● TASK TO COMPLETE: Write out the material line for line, starting with the line that contains "Scan for the" and ending with the line that contains "Independent Labour (602, 210)", both of these lines included.

● MATERIAL TO PROCESS:
------------

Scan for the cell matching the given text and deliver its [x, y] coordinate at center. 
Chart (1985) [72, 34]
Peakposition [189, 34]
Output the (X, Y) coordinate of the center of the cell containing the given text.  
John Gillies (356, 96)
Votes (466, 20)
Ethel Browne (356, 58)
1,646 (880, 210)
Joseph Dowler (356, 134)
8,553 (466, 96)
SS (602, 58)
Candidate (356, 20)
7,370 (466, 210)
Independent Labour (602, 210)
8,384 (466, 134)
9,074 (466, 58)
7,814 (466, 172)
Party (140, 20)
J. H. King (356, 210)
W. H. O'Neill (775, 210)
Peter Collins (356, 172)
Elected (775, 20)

------------

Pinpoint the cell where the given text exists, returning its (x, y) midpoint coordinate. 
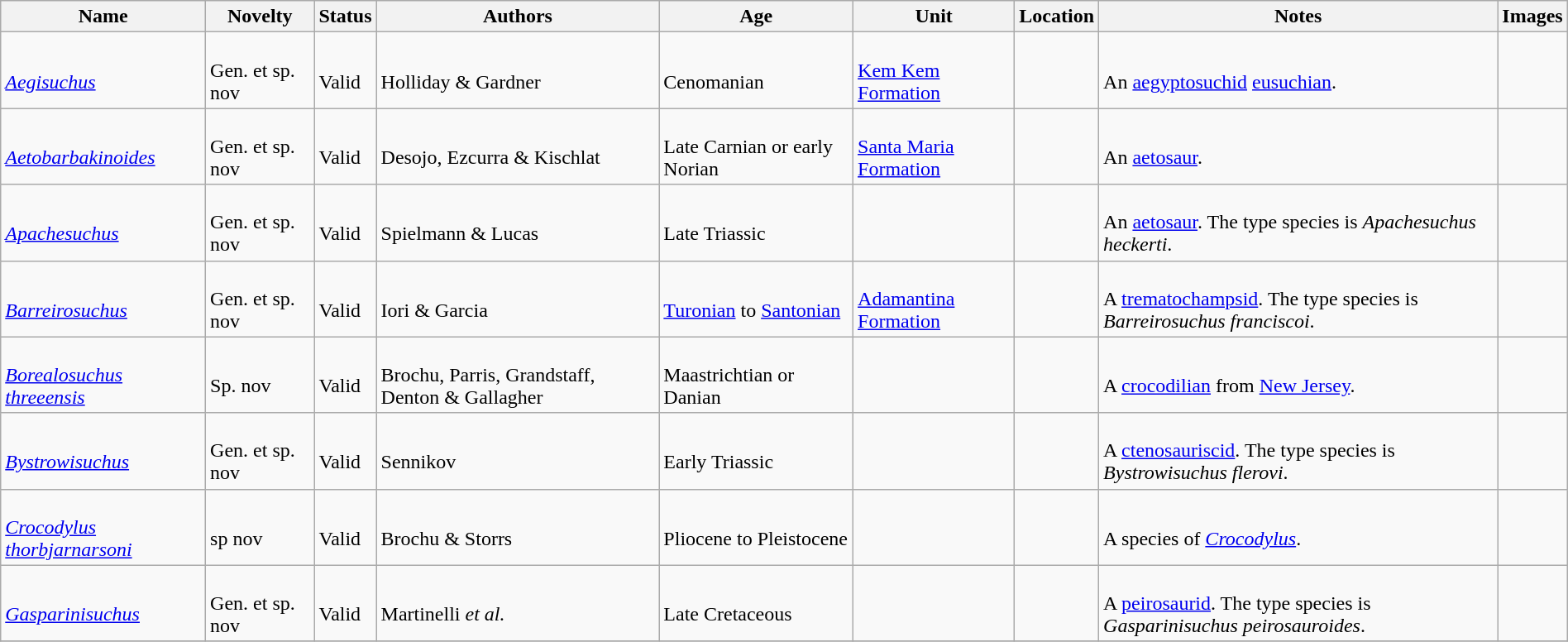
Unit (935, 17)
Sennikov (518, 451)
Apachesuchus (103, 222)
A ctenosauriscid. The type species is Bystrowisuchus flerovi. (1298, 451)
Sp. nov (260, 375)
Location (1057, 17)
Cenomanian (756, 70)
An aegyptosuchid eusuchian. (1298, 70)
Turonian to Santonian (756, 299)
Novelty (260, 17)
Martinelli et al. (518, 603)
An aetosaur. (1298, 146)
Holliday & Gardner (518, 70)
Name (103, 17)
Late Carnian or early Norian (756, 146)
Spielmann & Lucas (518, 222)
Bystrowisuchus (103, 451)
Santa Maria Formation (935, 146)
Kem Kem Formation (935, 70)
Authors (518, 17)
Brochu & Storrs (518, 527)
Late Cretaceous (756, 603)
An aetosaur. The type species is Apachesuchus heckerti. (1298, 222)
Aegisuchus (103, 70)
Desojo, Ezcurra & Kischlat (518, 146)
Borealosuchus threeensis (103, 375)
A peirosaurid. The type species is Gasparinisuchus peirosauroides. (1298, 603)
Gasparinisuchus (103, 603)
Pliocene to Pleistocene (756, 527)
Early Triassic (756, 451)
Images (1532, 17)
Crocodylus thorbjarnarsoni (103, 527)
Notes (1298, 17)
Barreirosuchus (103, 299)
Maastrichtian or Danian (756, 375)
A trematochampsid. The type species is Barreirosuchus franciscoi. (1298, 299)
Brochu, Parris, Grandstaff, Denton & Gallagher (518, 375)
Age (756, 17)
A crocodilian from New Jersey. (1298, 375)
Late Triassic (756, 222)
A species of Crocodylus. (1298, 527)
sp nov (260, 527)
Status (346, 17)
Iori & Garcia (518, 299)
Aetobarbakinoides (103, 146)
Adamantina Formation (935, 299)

------------

● OUTPUT OF THE TASK:
Scan for the cell matching the given text and deliver its [x, y] coordinate at center. 
Chart (1985) [72, 34]
Peakposition [189, 34]
Output the (X, Y) coordinate of the center of the cell containing the given text.  
John Gillies (356, 96)
Votes (466, 20)
Ethel Browne (356, 58)
1,646 (880, 210)
Joseph Dowler (356, 134)
8,553 (466, 96)
SS (602, 58)
Candidate (356, 20)
7,370 (466, 210)
Independent Labour (602, 210)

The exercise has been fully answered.